#### RECORDED INFORMATION

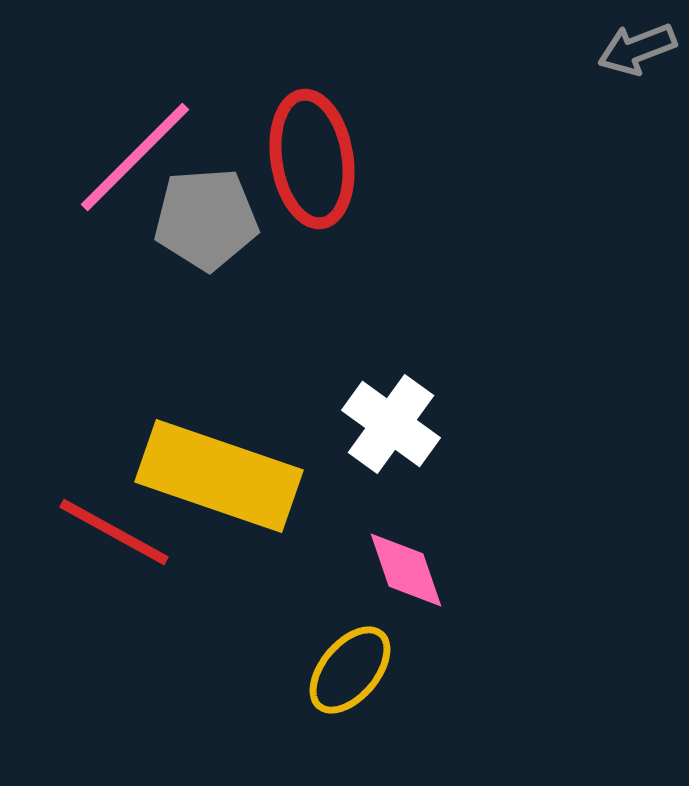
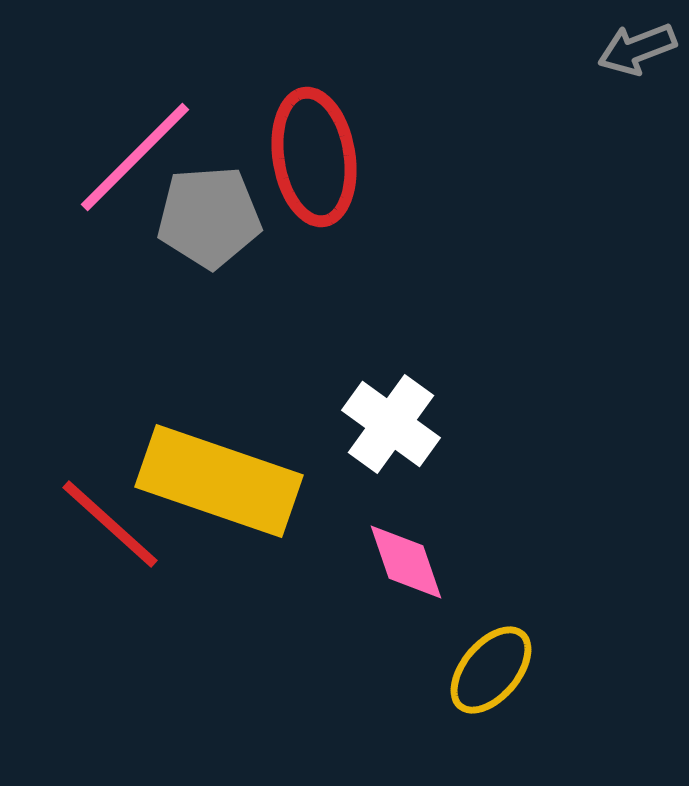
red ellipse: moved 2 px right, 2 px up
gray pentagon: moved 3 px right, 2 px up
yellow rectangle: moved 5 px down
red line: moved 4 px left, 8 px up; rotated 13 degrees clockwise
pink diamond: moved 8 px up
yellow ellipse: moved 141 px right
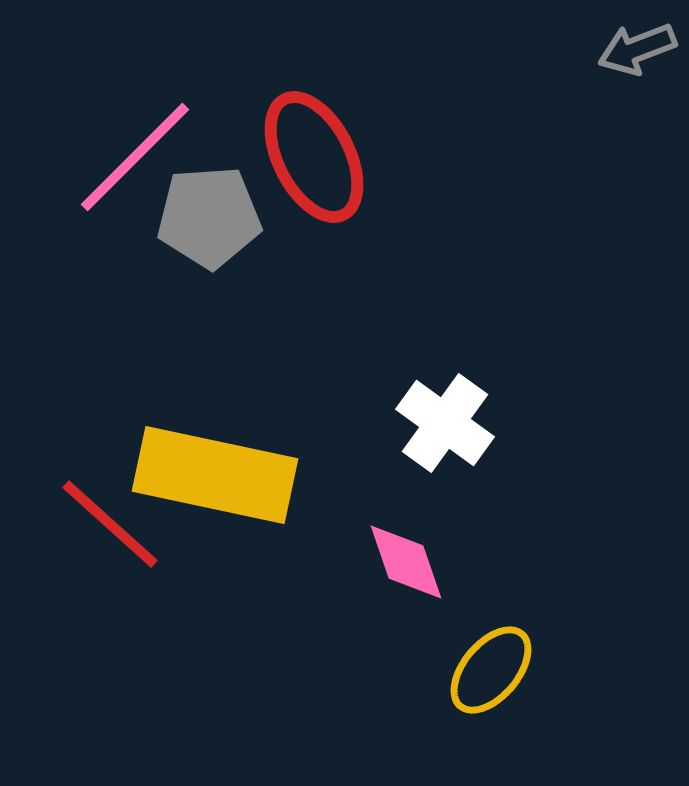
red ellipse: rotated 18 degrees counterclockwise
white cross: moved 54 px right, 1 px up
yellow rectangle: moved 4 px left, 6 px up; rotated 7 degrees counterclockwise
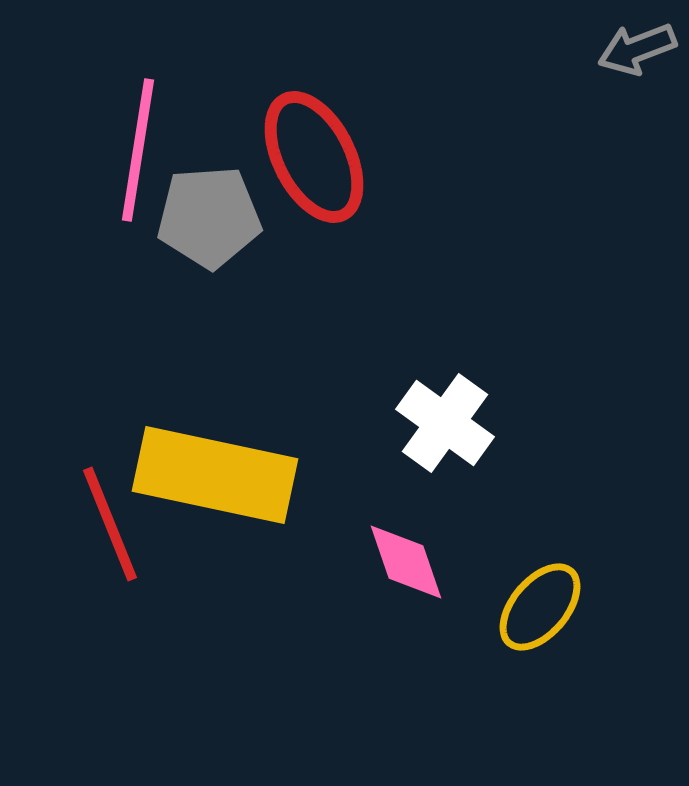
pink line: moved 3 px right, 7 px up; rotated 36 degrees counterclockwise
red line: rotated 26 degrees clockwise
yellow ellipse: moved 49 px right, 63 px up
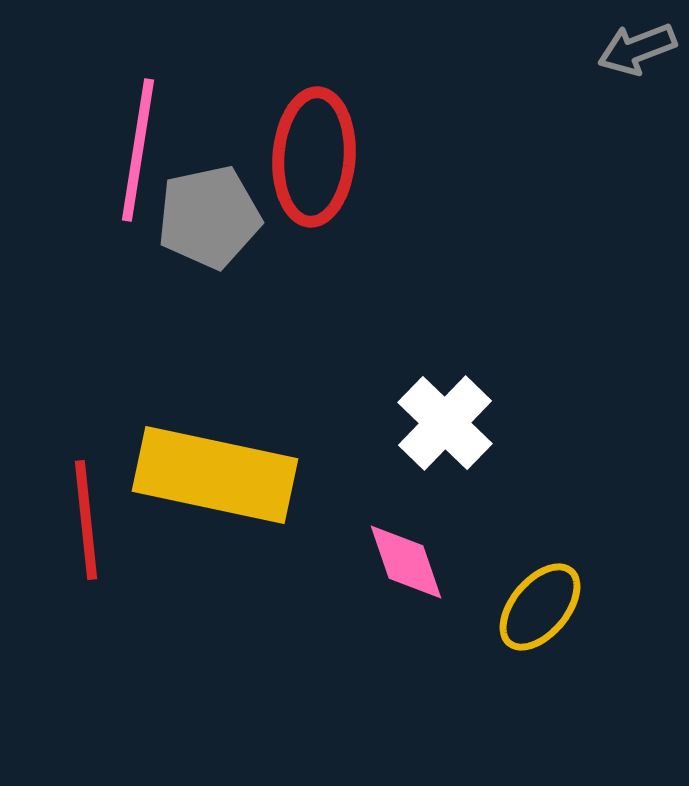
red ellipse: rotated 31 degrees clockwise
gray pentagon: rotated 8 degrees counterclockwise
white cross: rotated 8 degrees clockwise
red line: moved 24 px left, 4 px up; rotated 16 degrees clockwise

########

DIRECTIVE: Could you print out every line of the records above, word for word, but leave the pictures out?

THE OUTPUT:
red ellipse: moved 2 px right, 2 px up
gray pentagon: moved 3 px right, 2 px up
yellow rectangle: moved 5 px down
red line: moved 4 px left, 8 px up; rotated 13 degrees clockwise
pink diamond: moved 8 px up
yellow ellipse: moved 141 px right
red ellipse: rotated 18 degrees counterclockwise
white cross: moved 54 px right, 1 px up
yellow rectangle: moved 4 px left, 6 px up; rotated 7 degrees counterclockwise
pink line: moved 3 px right, 7 px up; rotated 36 degrees counterclockwise
red line: rotated 26 degrees clockwise
yellow ellipse: moved 49 px right, 63 px up
red ellipse: rotated 31 degrees clockwise
gray pentagon: rotated 8 degrees counterclockwise
white cross: rotated 8 degrees clockwise
red line: moved 24 px left, 4 px up; rotated 16 degrees clockwise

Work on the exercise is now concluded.